Assignment –
Without the pictures, repeat all of the data exactly as it appears below.
*** Opening Supplied records ***
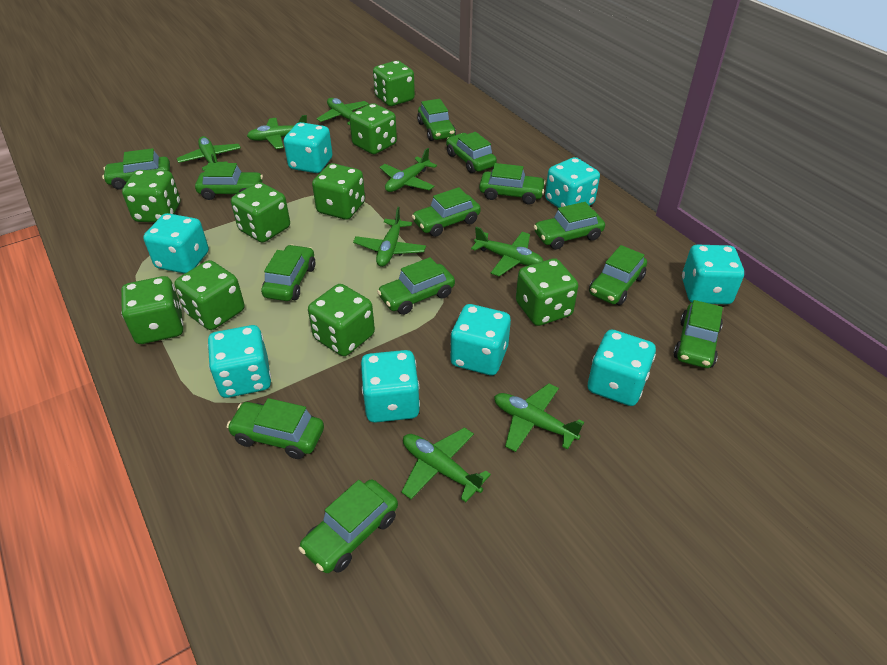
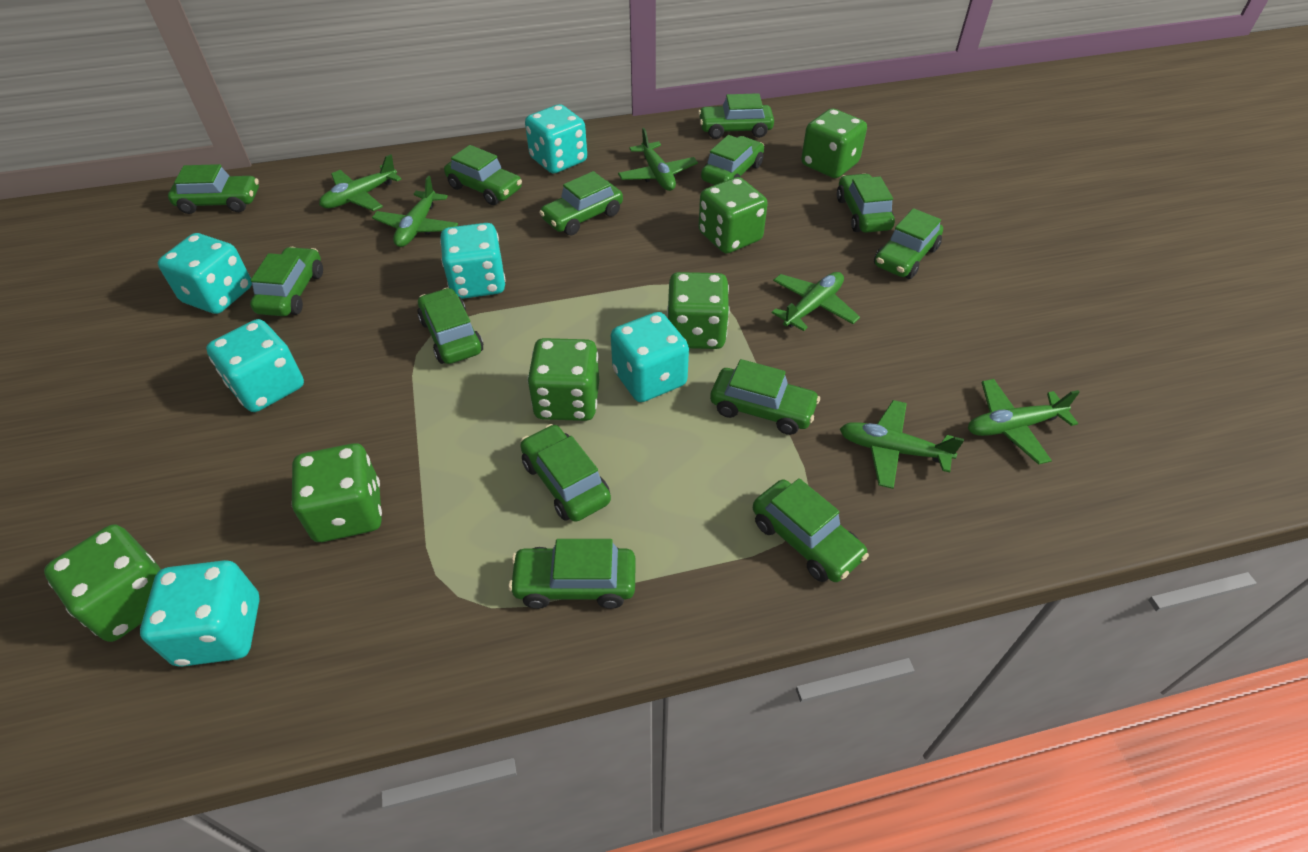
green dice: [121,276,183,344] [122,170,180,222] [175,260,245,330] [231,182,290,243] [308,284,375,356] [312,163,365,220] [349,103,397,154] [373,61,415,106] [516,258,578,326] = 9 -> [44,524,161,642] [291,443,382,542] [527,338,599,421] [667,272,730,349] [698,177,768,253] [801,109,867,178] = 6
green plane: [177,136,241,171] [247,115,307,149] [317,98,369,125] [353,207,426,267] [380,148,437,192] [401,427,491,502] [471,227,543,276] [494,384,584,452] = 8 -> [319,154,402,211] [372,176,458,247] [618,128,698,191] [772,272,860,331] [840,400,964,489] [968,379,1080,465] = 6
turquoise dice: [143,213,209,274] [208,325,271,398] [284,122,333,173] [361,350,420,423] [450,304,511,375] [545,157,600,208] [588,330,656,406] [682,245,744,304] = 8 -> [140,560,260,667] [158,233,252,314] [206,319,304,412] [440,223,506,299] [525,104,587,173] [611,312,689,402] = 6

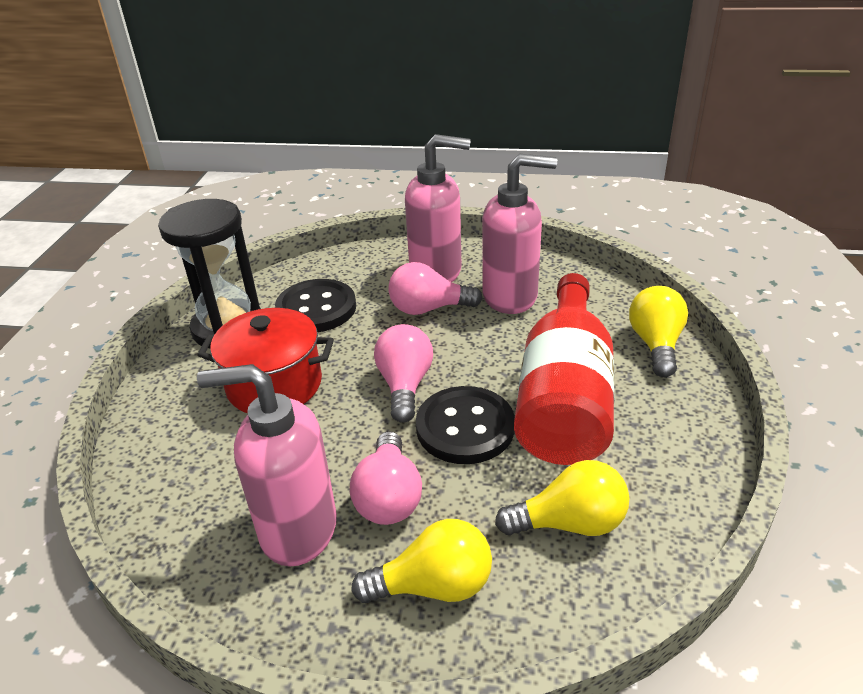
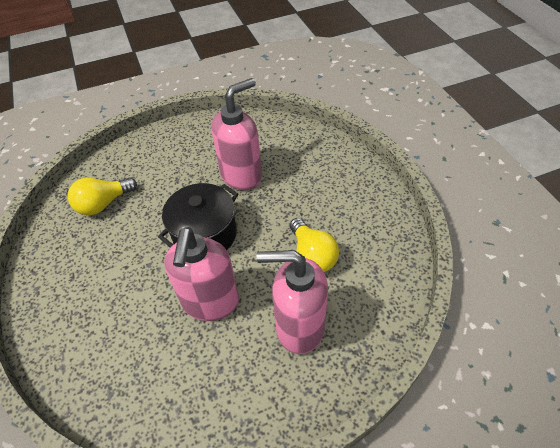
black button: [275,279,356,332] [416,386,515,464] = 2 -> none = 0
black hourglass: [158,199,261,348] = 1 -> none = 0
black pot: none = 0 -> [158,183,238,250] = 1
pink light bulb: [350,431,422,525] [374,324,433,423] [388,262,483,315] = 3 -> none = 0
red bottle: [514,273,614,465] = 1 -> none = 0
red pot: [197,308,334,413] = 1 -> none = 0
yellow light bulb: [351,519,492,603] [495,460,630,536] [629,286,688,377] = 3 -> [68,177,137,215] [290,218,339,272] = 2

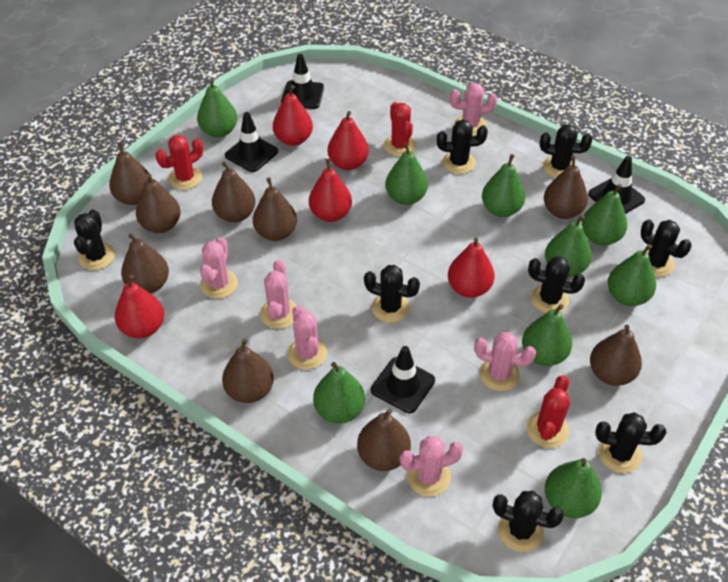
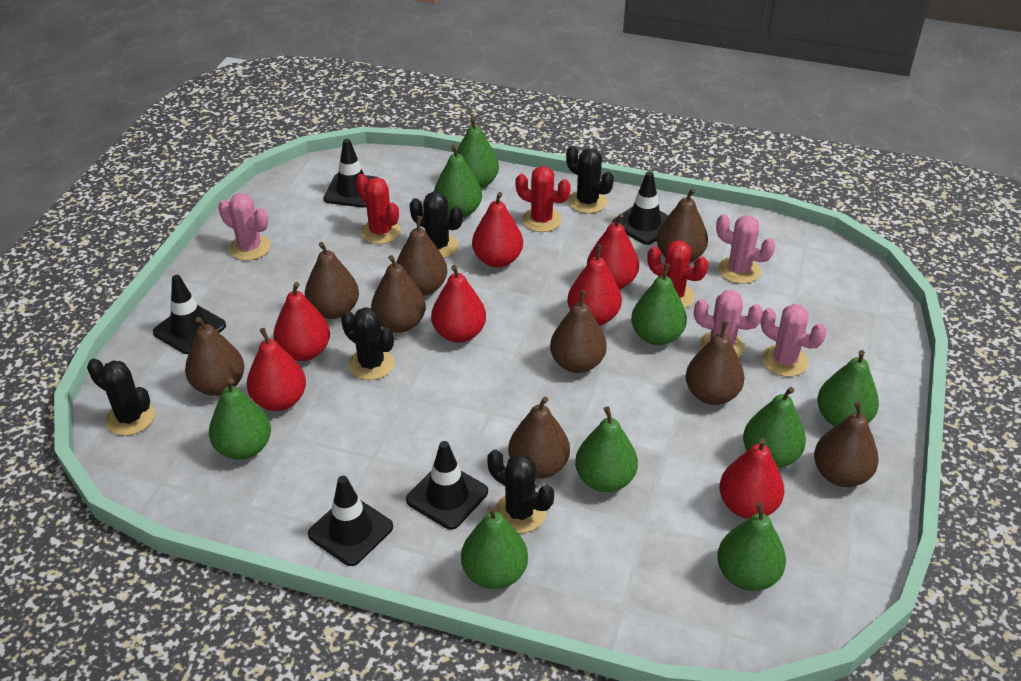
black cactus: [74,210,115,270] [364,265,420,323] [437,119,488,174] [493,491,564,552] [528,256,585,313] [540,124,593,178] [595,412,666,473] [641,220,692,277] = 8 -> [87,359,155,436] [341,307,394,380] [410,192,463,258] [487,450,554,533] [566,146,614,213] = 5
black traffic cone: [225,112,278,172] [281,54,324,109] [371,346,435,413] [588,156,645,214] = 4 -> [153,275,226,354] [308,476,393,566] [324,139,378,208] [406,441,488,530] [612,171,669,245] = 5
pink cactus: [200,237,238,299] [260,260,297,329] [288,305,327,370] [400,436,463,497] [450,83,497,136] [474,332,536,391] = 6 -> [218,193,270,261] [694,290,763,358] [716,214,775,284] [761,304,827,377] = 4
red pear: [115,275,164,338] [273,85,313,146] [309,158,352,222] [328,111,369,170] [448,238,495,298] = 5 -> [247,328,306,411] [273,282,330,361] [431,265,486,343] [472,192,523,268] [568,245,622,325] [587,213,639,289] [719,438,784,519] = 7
*** Closing Supplied records ***
Exercise result –
green dice: [121,276,183,344] [122,170,180,222] [175,260,245,330] [231,182,290,243] [308,284,375,356] [312,163,365,220] [349,103,397,154] [373,61,415,106] [516,258,578,326] = 9 -> [44,524,161,642] [291,443,382,542] [527,338,599,421] [667,272,730,349] [698,177,768,253] [801,109,867,178] = 6
green plane: [177,136,241,171] [247,115,307,149] [317,98,369,125] [353,207,426,267] [380,148,437,192] [401,427,491,502] [471,227,543,276] [494,384,584,452] = 8 -> [319,154,402,211] [372,176,458,247] [618,128,698,191] [772,272,860,331] [840,400,964,489] [968,379,1080,465] = 6
turquoise dice: [143,213,209,274] [208,325,271,398] [284,122,333,173] [361,350,420,423] [450,304,511,375] [545,157,600,208] [588,330,656,406] [682,245,744,304] = 8 -> [140,560,260,667] [158,233,252,314] [206,319,304,412] [440,223,506,299] [525,104,587,173] [611,312,689,402] = 6

black button: [275,279,356,332] [416,386,515,464] = 2 -> none = 0
black hourglass: [158,199,261,348] = 1 -> none = 0
black pot: none = 0 -> [158,183,238,250] = 1
pink light bulb: [350,431,422,525] [374,324,433,423] [388,262,483,315] = 3 -> none = 0
red bottle: [514,273,614,465] = 1 -> none = 0
red pot: [197,308,334,413] = 1 -> none = 0
yellow light bulb: [351,519,492,603] [495,460,630,536] [629,286,688,377] = 3 -> [68,177,137,215] [290,218,339,272] = 2

black cactus: [74,210,115,270] [364,265,420,323] [437,119,488,174] [493,491,564,552] [528,256,585,313] [540,124,593,178] [595,412,666,473] [641,220,692,277] = 8 -> [87,359,155,436] [341,307,394,380] [410,192,463,258] [487,450,554,533] [566,146,614,213] = 5
black traffic cone: [225,112,278,172] [281,54,324,109] [371,346,435,413] [588,156,645,214] = 4 -> [153,275,226,354] [308,476,393,566] [324,139,378,208] [406,441,488,530] [612,171,669,245] = 5
pink cactus: [200,237,238,299] [260,260,297,329] [288,305,327,370] [400,436,463,497] [450,83,497,136] [474,332,536,391] = 6 -> [218,193,270,261] [694,290,763,358] [716,214,775,284] [761,304,827,377] = 4
red pear: [115,275,164,338] [273,85,313,146] [309,158,352,222] [328,111,369,170] [448,238,495,298] = 5 -> [247,328,306,411] [273,282,330,361] [431,265,486,343] [472,192,523,268] [568,245,622,325] [587,213,639,289] [719,438,784,519] = 7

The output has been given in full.